● Try it
Copy every line of the records exactly, without including the images.

**** Records provided

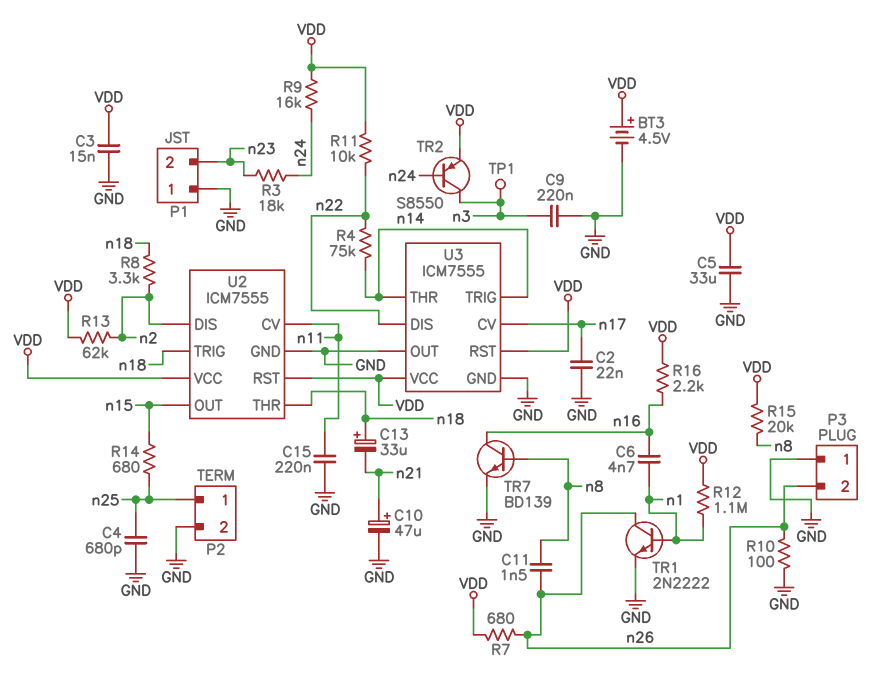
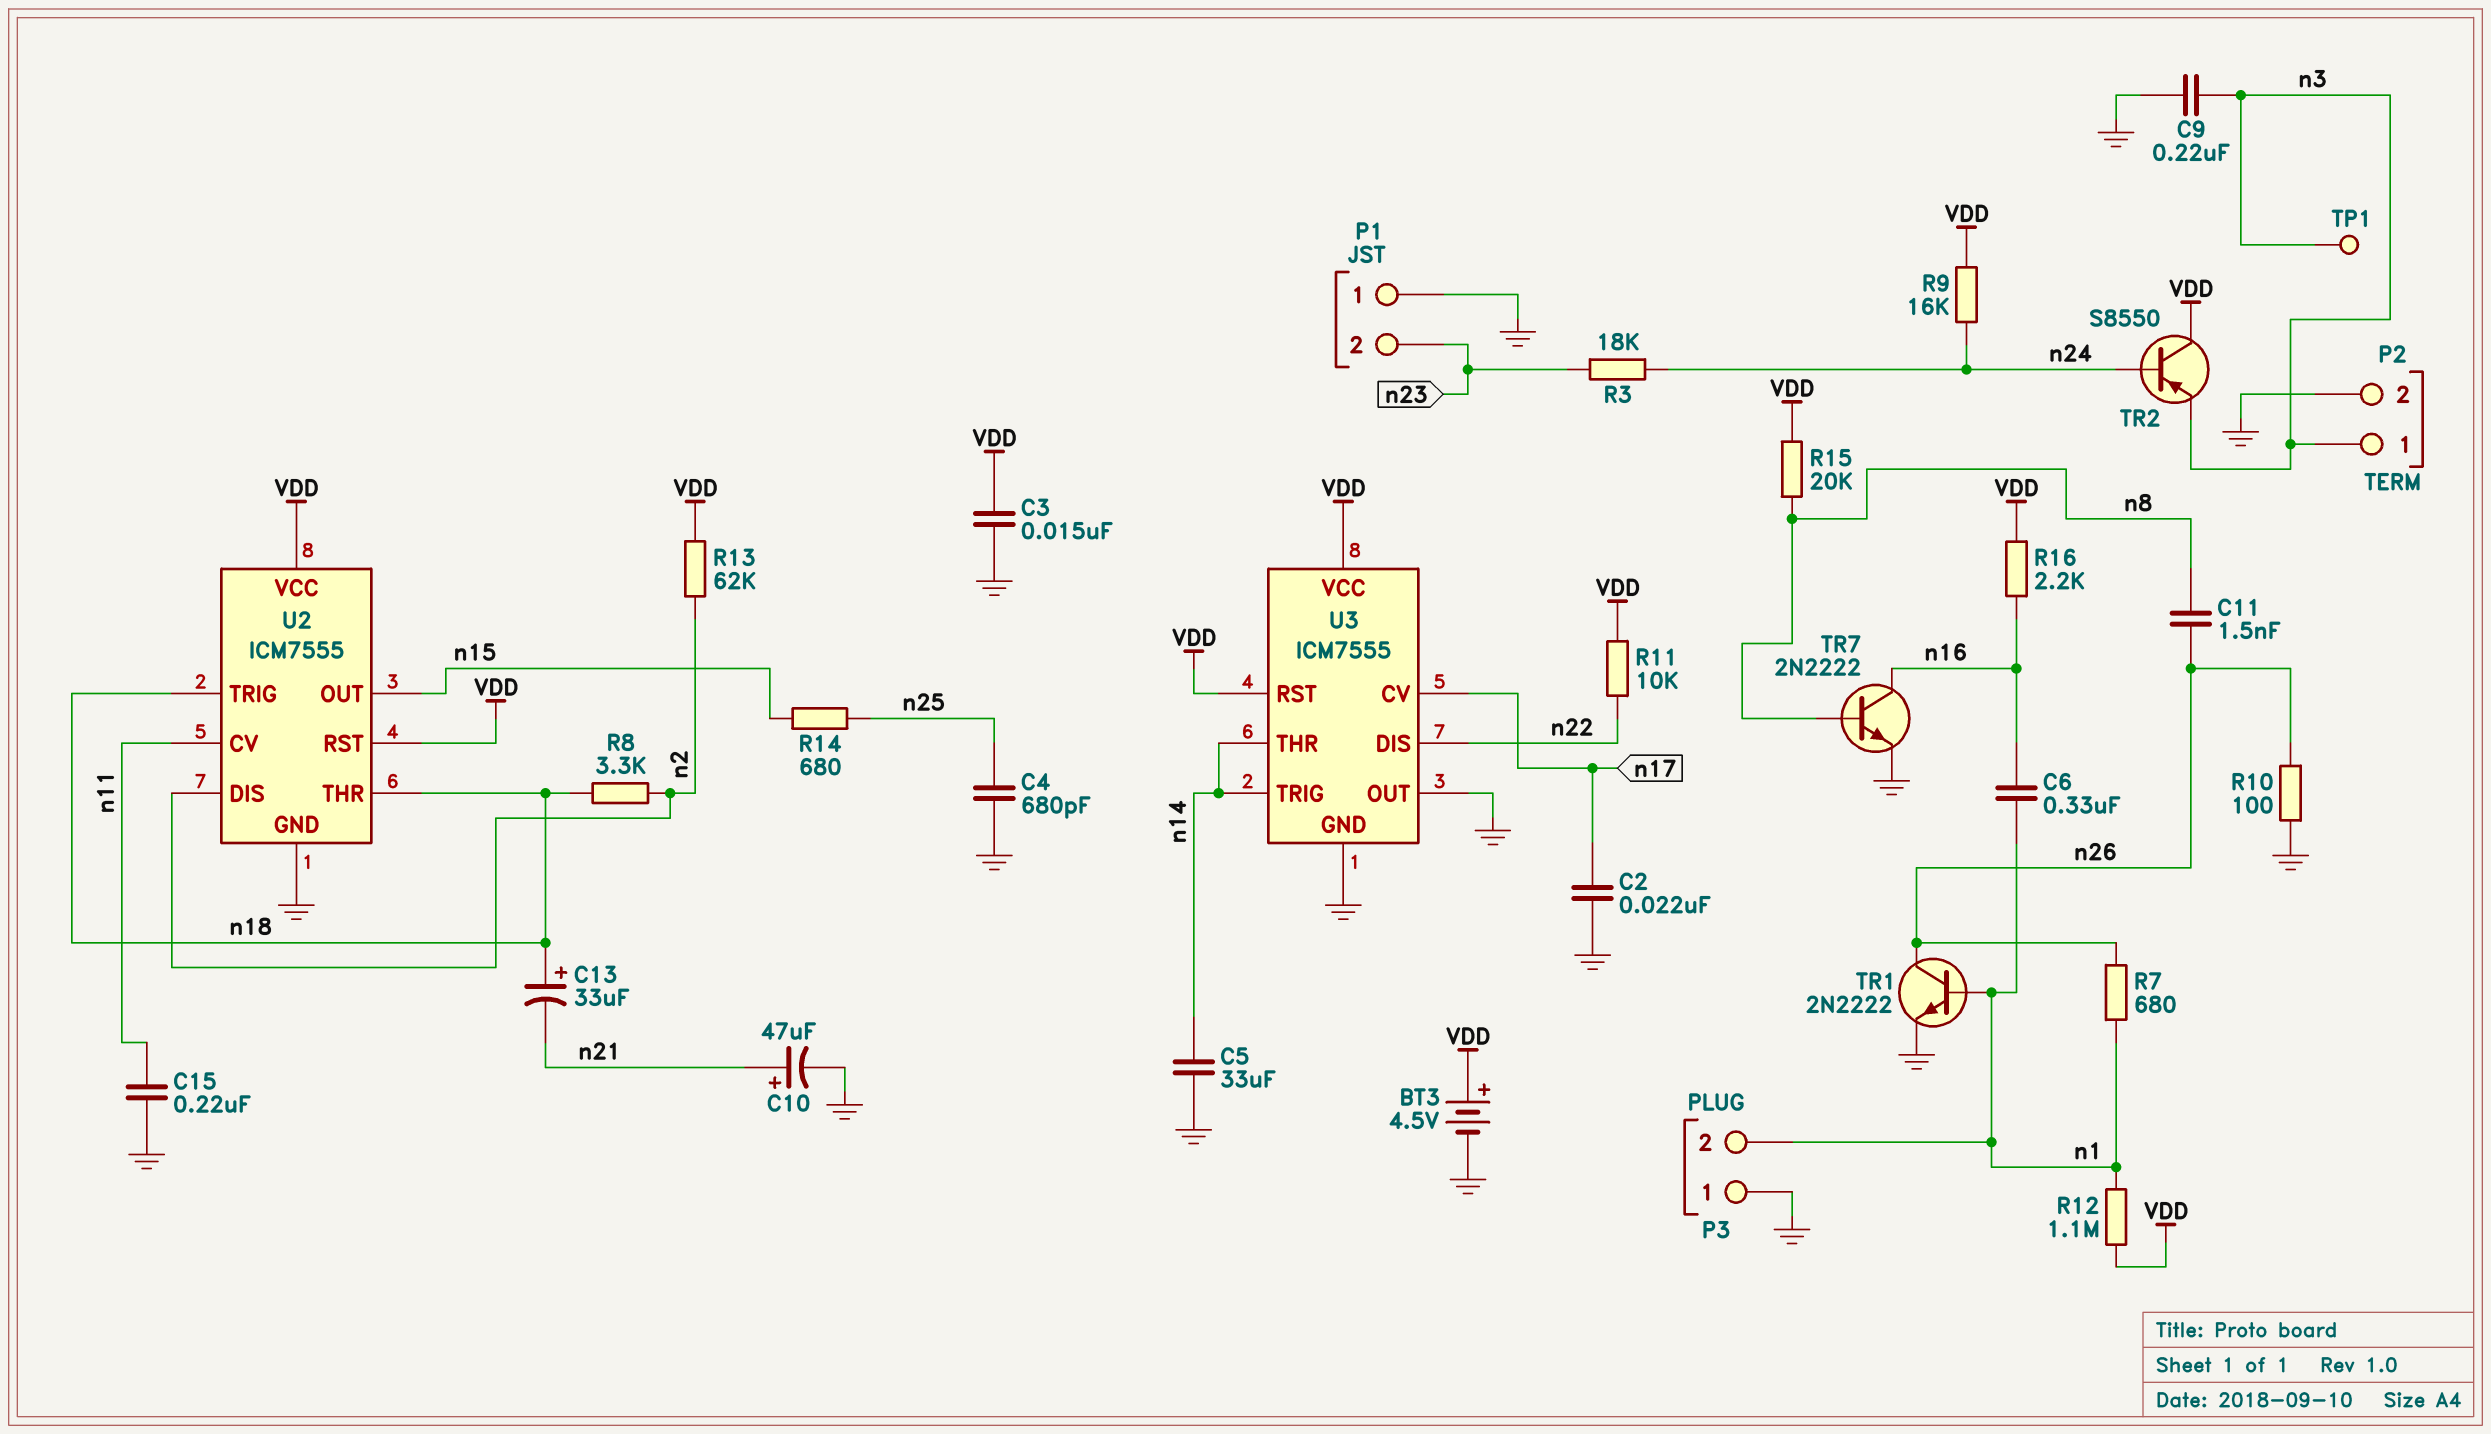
C5: 33uF (GND, VDD) -> 33uF (GND, n14)
C6: 4.7nF (n1, n16) -> 330nF (n1, n16)
P2 pin 1: n25 -> n3
P3 pin 2: n26 -> n1
R4: 75k (n14, n22) -> none
R7: 680 (VDD, n26) -> 680 (n1, n26)
TR2: PNP S8550 (B n24, C n3, E VDD) -> PNP S8550 (B n24, C VDD, E n3)
TR7: NPN BD139 (B n8, C n16, E GND) -> NPN 2N2222 (B n8, C n16, E GND)

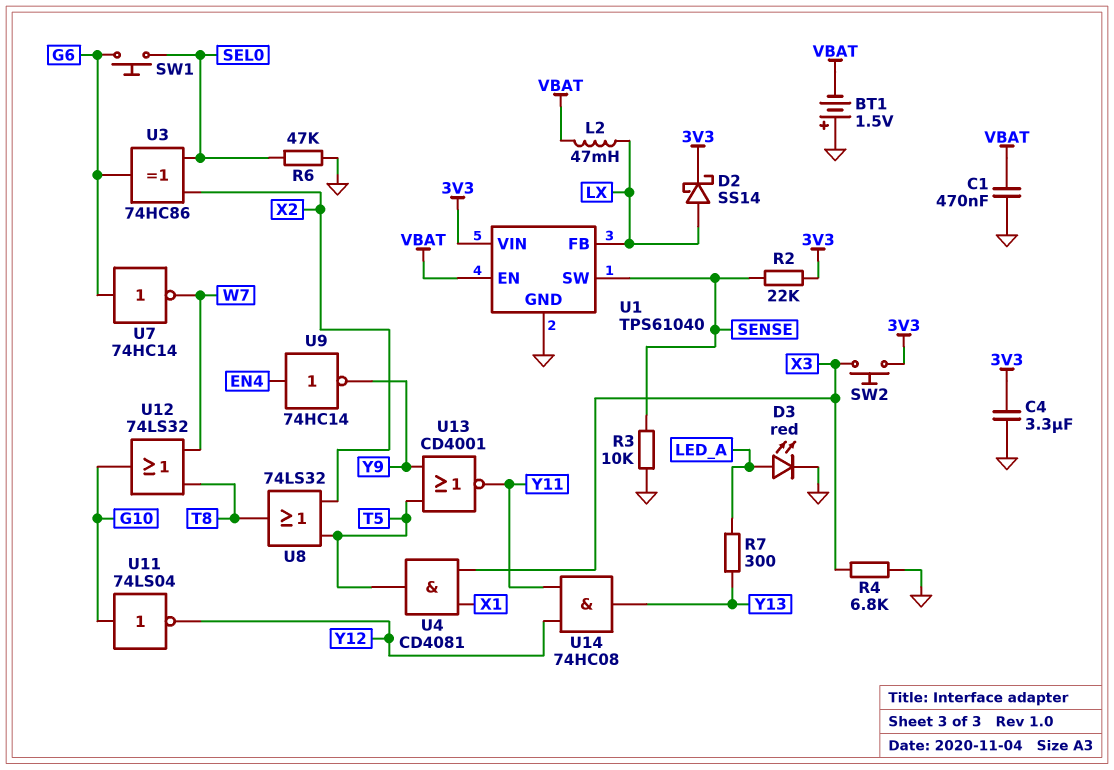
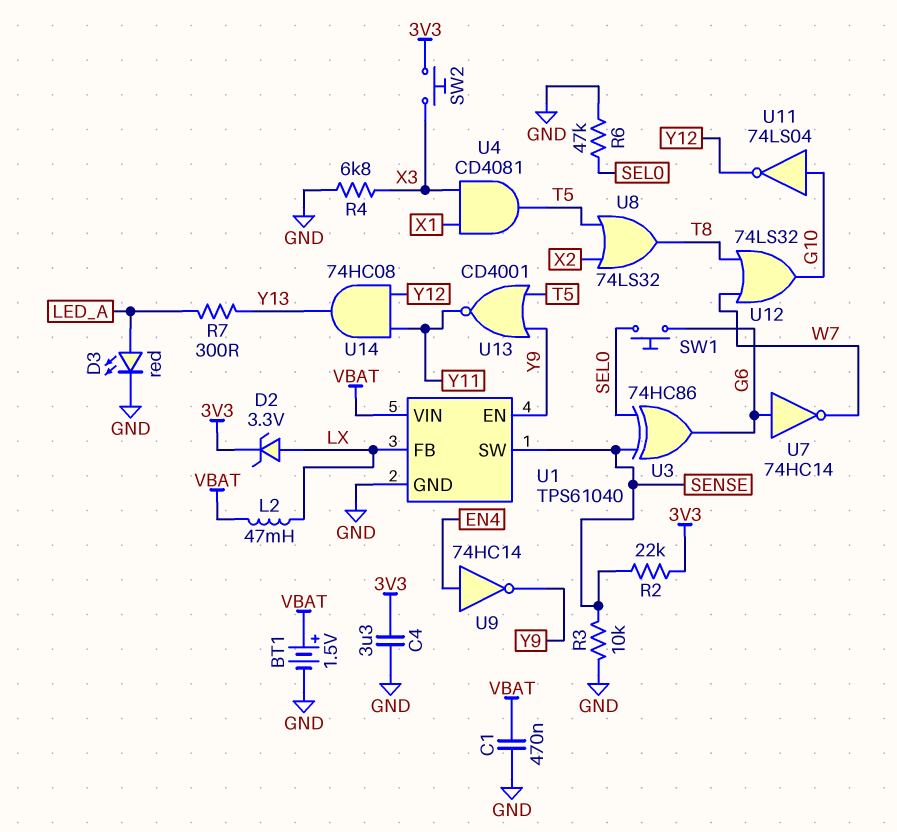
BT1: 1.5V (plus GND, minus VBAT) -> 1.5V (plus VBAT, minus GND)
D2: schottky SS14 (A LX, K 3V3) -> zener 3.3V (A LX, K 3V3)
U1 pin EN: VBAT -> Y9
U1 pin VIN: 3V3 -> VBAT
U3: XOR 74HC86 (in SEL0, in X2, out G6) -> XOR 74HC86 (in SEL0, in SENSE, out G6)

********

● Output for this task
C5: 33uF (GND, VDD) -> 33uF (GND, n14)
C6: 4.7nF (n1, n16) -> 330nF (n1, n16)
P2 pin 1: n25 -> n3
P3 pin 2: n26 -> n1
R4: 75k (n14, n22) -> none
R7: 680 (VDD, n26) -> 680 (n1, n26)
TR2: PNP S8550 (B n24, C n3, E VDD) -> PNP S8550 (B n24, C VDD, E n3)
TR7: NPN BD139 (B n8, C n16, E GND) -> NPN 2N2222 (B n8, C n16, E GND)

BT1: 1.5V (plus GND, minus VBAT) -> 1.5V (plus VBAT, minus GND)
D2: schottky SS14 (A LX, K 3V3) -> zener 3.3V (A LX, K 3V3)
U1 pin EN: VBAT -> Y9
U1 pin VIN: 3V3 -> VBAT
U3: XOR 74HC86 (in SEL0, in X2, out G6) -> XOR 74HC86 (in SEL0, in SENSE, out G6)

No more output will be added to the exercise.